● Directions
Each record needs to be transcribed exactly.

(Scene edit records)
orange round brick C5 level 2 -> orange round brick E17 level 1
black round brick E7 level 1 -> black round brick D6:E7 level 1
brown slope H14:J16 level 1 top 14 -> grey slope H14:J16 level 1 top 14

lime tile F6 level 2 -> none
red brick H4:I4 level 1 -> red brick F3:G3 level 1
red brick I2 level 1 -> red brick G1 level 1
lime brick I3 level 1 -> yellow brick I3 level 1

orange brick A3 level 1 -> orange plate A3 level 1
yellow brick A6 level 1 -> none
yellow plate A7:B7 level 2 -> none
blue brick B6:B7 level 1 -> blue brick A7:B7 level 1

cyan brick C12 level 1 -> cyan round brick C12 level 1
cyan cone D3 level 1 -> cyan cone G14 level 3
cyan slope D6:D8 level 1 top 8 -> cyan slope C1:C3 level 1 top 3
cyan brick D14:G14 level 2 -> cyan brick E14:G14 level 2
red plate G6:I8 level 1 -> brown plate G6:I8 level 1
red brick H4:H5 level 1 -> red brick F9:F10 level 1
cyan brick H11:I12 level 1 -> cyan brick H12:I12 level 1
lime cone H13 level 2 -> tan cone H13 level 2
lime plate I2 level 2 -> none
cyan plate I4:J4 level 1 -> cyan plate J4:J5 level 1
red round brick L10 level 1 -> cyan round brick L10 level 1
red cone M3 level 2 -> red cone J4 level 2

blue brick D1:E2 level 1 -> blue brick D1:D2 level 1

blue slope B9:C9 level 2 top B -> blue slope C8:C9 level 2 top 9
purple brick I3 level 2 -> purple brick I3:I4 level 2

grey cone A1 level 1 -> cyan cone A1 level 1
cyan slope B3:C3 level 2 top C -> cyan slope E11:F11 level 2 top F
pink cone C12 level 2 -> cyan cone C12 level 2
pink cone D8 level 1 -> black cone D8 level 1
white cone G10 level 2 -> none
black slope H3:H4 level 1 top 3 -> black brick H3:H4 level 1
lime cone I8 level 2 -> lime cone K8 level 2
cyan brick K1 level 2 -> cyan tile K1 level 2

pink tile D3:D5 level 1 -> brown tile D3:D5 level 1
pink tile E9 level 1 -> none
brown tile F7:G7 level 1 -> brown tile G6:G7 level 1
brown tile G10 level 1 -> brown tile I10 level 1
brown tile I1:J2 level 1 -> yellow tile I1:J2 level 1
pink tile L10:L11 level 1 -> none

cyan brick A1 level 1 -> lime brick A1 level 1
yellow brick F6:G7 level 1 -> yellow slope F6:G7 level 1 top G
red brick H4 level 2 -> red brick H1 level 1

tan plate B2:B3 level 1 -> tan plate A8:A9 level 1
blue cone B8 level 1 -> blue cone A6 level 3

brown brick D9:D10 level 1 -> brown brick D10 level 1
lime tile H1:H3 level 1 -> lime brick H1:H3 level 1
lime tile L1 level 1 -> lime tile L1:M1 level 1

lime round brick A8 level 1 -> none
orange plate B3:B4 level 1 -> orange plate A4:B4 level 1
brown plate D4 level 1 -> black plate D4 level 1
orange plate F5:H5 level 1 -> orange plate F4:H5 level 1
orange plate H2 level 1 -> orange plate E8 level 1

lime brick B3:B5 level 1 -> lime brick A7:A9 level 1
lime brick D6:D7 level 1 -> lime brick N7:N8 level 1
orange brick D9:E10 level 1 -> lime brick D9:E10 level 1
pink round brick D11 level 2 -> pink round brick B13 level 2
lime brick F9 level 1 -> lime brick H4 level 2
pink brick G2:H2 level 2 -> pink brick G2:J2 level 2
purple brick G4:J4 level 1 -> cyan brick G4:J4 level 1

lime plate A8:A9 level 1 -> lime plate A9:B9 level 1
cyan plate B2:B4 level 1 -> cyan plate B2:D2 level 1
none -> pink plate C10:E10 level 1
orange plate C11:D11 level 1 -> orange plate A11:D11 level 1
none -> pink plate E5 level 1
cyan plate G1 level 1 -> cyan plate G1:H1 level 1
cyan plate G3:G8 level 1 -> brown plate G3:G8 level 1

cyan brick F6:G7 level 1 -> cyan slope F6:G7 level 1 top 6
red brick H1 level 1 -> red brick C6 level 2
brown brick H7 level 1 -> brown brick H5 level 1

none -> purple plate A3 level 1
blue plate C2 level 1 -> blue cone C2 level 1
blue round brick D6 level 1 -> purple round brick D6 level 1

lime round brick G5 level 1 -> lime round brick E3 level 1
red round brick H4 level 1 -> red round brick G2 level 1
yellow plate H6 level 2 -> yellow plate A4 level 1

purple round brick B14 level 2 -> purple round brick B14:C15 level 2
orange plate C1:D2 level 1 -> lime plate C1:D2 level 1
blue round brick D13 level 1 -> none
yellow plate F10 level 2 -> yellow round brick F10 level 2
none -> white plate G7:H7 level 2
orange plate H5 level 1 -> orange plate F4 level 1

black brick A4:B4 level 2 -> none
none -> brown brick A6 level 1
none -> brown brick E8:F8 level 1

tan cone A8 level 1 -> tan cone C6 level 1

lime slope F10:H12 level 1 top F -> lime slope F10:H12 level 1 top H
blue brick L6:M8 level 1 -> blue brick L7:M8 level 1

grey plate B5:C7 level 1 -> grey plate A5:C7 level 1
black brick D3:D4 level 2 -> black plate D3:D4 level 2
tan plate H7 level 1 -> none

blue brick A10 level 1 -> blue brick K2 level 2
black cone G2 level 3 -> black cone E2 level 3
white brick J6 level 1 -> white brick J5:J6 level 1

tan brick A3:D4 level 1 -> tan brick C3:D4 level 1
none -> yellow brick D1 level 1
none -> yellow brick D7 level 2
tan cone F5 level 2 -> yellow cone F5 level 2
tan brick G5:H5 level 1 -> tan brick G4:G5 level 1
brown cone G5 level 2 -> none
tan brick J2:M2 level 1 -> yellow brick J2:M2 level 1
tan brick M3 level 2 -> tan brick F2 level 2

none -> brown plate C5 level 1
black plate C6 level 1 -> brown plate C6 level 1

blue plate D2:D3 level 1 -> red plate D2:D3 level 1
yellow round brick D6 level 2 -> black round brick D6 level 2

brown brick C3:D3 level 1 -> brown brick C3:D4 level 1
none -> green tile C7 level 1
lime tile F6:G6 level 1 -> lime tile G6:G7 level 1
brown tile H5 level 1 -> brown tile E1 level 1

● Answer space
orange round brick C5 level 2 -> orange round brick E17 level 1
black round brick E7 level 1 -> black round brick D6:E7 level 1
brown slope H14:J16 level 1 top 14 -> grey slope H14:J16 level 1 top 14

lime tile F6 level 2 -> none
red brick H4:I4 level 1 -> red brick F3:G3 level 1
red brick I2 level 1 -> red brick G1 level 1
lime brick I3 level 1 -> yellow brick I3 level 1

orange brick A3 level 1 -> orange plate A3 level 1
yellow brick A6 level 1 -> none
yellow plate A7:B7 level 2 -> none
blue brick B6:B7 level 1 -> blue brick A7:B7 level 1

cyan brick C12 level 1 -> cyan round brick C12 level 1
cyan cone D3 level 1 -> cyan cone G14 level 3
cyan slope D6:D8 level 1 top 8 -> cyan slope C1:C3 level 1 top 3
cyan brick D14:G14 level 2 -> cyan brick E14:G14 level 2
red plate G6:I8 level 1 -> brown plate G6:I8 level 1
red brick H4:H5 level 1 -> red brick F9:F10 level 1
cyan brick H11:I12 level 1 -> cyan brick H12:I12 level 1
lime cone H13 level 2 -> tan cone H13 level 2
lime plate I2 level 2 -> none
cyan plate I4:J4 level 1 -> cyan plate J4:J5 level 1
red round brick L10 level 1 -> cyan round brick L10 level 1
red cone M3 level 2 -> red cone J4 level 2

blue brick D1:E2 level 1 -> blue brick D1:D2 level 1

blue slope B9:C9 level 2 top B -> blue slope C8:C9 level 2 top 9
purple brick I3 level 2 -> purple brick I3:I4 level 2

grey cone A1 level 1 -> cyan cone A1 level 1
cyan slope B3:C3 level 2 top C -> cyan slope E11:F11 level 2 top F
pink cone C12 level 2 -> cyan cone C12 level 2
pink cone D8 level 1 -> black cone D8 level 1
white cone G10 level 2 -> none
black slope H3:H4 level 1 top 3 -> black brick H3:H4 level 1
lime cone I8 level 2 -> lime cone K8 level 2
cyan brick K1 level 2 -> cyan tile K1 level 2

pink tile D3:D5 level 1 -> brown tile D3:D5 level 1
pink tile E9 level 1 -> none
brown tile F7:G7 level 1 -> brown tile G6:G7 level 1
brown tile G10 level 1 -> brown tile I10 level 1
brown tile I1:J2 level 1 -> yellow tile I1:J2 level 1
pink tile L10:L11 level 1 -> none

cyan brick A1 level 1 -> lime brick A1 level 1
yellow brick F6:G7 level 1 -> yellow slope F6:G7 level 1 top G
red brick H4 level 2 -> red brick H1 level 1

tan plate B2:B3 level 1 -> tan plate A8:A9 level 1
blue cone B8 level 1 -> blue cone A6 level 3

brown brick D9:D10 level 1 -> brown brick D10 level 1
lime tile H1:H3 level 1 -> lime brick H1:H3 level 1
lime tile L1 level 1 -> lime tile L1:M1 level 1

lime round brick A8 level 1 -> none
orange plate B3:B4 level 1 -> orange plate A4:B4 level 1
brown plate D4 level 1 -> black plate D4 level 1
orange plate F5:H5 level 1 -> orange plate F4:H5 level 1
orange plate H2 level 1 -> orange plate E8 level 1

lime brick B3:B5 level 1 -> lime brick A7:A9 level 1
lime brick D6:D7 level 1 -> lime brick N7:N8 level 1
orange brick D9:E10 level 1 -> lime brick D9:E10 level 1
pink round brick D11 level 2 -> pink round brick B13 level 2
lime brick F9 level 1 -> lime brick H4 level 2
pink brick G2:H2 level 2 -> pink brick G2:J2 level 2
purple brick G4:J4 level 1 -> cyan brick G4:J4 level 1

lime plate A8:A9 level 1 -> lime plate A9:B9 level 1
cyan plate B2:B4 level 1 -> cyan plate B2:D2 level 1
none -> pink plate C10:E10 level 1
orange plate C11:D11 level 1 -> orange plate A11:D11 level 1
none -> pink plate E5 level 1
cyan plate G1 level 1 -> cyan plate G1:H1 level 1
cyan plate G3:G8 level 1 -> brown plate G3:G8 level 1

cyan brick F6:G7 level 1 -> cyan slope F6:G7 level 1 top 6
red brick H1 level 1 -> red brick C6 level 2
brown brick H7 level 1 -> brown brick H5 level 1

none -> purple plate A3 level 1
blue plate C2 level 1 -> blue cone C2 level 1
blue round brick D6 level 1 -> purple round brick D6 level 1

lime round brick G5 level 1 -> lime round brick E3 level 1
red round brick H4 level 1 -> red round brick G2 level 1
yellow plate H6 level 2 -> yellow plate A4 level 1

purple round brick B14 level 2 -> purple round brick B14:C15 level 2
orange plate C1:D2 level 1 -> lime plate C1:D2 level 1
blue round brick D13 level 1 -> none
yellow plate F10 level 2 -> yellow round brick F10 level 2
none -> white plate G7:H7 level 2
orange plate H5 level 1 -> orange plate F4 level 1

black brick A4:B4 level 2 -> none
none -> brown brick A6 level 1
none -> brown brick E8:F8 level 1

tan cone A8 level 1 -> tan cone C6 level 1

lime slope F10:H12 level 1 top F -> lime slope F10:H12 level 1 top H
blue brick L6:M8 level 1 -> blue brick L7:M8 level 1

grey plate B5:C7 level 1 -> grey plate A5:C7 level 1
black brick D3:D4 level 2 -> black plate D3:D4 level 2
tan plate H7 level 1 -> none

blue brick A10 level 1 -> blue brick K2 level 2
black cone G2 level 3 -> black cone E2 level 3
white brick J6 level 1 -> white brick J5:J6 level 1

tan brick A3:D4 level 1 -> tan brick C3:D4 level 1
none -> yellow brick D1 level 1
none -> yellow brick D7 level 2
tan cone F5 level 2 -> yellow cone F5 level 2
tan brick G5:H5 level 1 -> tan brick G4:G5 level 1
brown cone G5 level 2 -> none
tan brick J2:M2 level 1 -> yellow brick J2:M2 level 1
tan brick M3 level 2 -> tan brick F2 level 2

none -> brown plate C5 level 1
black plate C6 level 1 -> brown plate C6 level 1

blue plate D2:D3 level 1 -> red plate D2:D3 level 1
yellow round brick D6 level 2 -> black round brick D6 level 2

brown brick C3:D3 level 1 -> brown brick C3:D4 level 1
none -> green tile C7 level 1
lime tile F6:G6 level 1 -> lime tile G6:G7 level 1
brown tile H5 level 1 -> brown tile E1 level 1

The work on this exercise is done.